** BEGIN INFORMATION PROVIDED **
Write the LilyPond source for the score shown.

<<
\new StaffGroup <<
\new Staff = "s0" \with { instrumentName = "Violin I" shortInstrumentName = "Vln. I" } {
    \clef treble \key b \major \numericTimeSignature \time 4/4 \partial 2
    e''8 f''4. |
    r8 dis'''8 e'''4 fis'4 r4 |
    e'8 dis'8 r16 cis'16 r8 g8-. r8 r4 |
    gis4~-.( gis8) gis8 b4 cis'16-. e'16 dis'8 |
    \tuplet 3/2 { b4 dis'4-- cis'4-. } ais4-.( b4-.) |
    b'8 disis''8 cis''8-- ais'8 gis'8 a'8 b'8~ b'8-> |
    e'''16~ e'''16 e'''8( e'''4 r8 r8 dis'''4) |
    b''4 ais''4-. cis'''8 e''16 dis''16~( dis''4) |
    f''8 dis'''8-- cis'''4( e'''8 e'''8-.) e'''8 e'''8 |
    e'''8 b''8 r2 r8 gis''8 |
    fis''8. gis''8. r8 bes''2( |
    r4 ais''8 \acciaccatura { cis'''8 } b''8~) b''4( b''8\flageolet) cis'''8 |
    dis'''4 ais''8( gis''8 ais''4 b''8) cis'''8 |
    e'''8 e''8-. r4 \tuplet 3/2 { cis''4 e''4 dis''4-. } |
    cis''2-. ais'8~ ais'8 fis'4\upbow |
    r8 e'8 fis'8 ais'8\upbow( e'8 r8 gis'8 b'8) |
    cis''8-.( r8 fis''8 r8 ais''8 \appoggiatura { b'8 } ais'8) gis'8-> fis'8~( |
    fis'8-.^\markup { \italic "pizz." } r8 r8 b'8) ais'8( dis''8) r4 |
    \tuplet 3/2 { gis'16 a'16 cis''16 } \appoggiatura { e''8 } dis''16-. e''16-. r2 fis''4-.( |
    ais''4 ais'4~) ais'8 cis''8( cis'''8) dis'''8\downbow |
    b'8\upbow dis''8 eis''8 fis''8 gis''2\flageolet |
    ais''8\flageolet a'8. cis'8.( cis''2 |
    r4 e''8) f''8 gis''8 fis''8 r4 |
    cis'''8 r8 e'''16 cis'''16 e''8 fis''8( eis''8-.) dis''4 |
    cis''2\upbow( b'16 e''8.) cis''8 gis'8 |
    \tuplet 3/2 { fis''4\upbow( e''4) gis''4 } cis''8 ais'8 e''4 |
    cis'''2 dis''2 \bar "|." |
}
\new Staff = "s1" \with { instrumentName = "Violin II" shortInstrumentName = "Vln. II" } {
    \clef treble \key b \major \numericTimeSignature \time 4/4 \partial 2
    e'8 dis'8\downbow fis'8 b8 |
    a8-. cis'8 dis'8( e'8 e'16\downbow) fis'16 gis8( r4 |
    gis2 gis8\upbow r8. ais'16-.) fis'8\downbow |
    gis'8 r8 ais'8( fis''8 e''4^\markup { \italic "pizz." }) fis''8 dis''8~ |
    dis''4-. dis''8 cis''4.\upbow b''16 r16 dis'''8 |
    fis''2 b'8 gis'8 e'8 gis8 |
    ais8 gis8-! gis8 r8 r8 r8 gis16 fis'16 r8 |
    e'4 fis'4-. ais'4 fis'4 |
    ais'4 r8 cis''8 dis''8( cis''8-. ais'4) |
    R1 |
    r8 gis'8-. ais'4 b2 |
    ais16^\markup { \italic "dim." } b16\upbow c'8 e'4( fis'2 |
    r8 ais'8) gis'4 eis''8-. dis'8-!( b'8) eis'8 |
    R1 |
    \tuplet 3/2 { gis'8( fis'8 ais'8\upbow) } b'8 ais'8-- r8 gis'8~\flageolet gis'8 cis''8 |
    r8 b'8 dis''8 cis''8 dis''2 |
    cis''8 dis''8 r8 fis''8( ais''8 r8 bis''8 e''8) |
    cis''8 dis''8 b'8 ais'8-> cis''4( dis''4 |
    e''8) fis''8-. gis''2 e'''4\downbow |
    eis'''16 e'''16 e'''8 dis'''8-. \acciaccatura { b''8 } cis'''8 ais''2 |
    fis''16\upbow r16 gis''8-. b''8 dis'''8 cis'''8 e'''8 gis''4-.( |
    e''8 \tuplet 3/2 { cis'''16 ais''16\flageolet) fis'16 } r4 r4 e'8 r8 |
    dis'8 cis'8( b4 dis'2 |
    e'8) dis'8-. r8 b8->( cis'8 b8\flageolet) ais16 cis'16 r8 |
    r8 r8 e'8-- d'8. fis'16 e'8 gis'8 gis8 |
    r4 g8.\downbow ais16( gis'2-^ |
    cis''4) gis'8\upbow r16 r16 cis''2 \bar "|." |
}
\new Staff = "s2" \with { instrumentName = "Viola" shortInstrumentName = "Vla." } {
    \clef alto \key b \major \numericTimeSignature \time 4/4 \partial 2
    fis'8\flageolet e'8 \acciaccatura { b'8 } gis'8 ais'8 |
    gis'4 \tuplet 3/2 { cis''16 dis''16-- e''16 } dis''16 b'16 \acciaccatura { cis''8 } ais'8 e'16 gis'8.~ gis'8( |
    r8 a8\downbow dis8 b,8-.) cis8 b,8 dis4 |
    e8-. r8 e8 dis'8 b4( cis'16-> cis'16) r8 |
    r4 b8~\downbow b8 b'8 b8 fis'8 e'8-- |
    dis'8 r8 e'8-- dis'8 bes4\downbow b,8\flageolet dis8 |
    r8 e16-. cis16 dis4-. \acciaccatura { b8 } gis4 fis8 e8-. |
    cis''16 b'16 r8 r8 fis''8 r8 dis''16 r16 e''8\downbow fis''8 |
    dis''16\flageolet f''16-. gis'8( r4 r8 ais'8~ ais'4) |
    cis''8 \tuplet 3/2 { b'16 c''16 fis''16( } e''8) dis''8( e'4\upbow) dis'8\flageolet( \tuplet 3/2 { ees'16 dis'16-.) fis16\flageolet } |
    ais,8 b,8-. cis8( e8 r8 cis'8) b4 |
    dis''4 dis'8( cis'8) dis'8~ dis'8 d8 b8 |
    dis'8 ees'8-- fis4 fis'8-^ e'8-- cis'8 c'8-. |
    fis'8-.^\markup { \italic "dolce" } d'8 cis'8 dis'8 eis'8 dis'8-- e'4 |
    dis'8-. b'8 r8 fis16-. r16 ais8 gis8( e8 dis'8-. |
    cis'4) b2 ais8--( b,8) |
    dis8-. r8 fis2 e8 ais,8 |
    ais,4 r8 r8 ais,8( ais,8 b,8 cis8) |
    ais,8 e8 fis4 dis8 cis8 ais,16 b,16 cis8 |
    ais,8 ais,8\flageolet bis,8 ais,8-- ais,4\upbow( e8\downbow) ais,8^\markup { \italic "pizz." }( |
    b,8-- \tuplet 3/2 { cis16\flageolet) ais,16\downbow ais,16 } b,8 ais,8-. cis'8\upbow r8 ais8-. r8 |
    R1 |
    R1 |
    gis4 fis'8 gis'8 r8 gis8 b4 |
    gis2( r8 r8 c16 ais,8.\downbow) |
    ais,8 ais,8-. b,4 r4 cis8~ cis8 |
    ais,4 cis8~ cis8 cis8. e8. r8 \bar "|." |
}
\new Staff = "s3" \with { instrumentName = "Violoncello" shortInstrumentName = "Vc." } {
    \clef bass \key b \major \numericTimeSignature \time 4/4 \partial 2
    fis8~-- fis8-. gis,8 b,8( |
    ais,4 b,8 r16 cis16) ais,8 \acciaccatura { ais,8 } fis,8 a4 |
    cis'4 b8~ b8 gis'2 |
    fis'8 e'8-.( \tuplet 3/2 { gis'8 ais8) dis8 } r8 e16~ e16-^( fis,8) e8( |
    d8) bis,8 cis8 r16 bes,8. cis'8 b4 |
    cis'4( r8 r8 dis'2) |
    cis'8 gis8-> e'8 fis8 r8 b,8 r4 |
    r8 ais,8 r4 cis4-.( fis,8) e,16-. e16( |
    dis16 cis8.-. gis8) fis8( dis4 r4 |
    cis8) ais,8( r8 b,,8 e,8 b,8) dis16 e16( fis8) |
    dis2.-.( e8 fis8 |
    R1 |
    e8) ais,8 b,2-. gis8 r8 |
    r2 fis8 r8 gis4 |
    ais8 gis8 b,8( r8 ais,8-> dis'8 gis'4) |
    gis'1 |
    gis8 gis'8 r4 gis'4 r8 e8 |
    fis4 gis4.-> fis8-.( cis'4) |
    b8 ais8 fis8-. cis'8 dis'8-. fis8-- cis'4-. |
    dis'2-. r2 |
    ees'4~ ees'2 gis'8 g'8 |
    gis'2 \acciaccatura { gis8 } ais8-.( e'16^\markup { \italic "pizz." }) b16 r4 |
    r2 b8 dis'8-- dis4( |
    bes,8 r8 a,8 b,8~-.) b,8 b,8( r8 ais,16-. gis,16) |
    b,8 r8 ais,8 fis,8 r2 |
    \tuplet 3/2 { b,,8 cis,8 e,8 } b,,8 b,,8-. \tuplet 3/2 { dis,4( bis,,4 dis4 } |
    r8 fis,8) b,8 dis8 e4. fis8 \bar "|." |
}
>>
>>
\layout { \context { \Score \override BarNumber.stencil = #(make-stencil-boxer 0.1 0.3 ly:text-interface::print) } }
** END INFORMATION PROVIDED **
→ **WHAT NEEDS TO BE DONE**:
Extract every line of the items above that contains the string "instrumentName".

→ **RESPONSE**:
\new Staff = "s0" \with { instrumentName = "Violin I" shortInstrumentName = "Vln. I" } {
\new Staff = "s1" \with { instrumentName = "Violin II" shortInstrumentName = "Vln. II" } {
\new Staff = "s2" \with { instrumentName = "Viola" shortInstrumentName = "Vla." } {
\new Staff = "s3" \with { instrumentName = "Violoncello" shortInstrumentName = "Vc." } {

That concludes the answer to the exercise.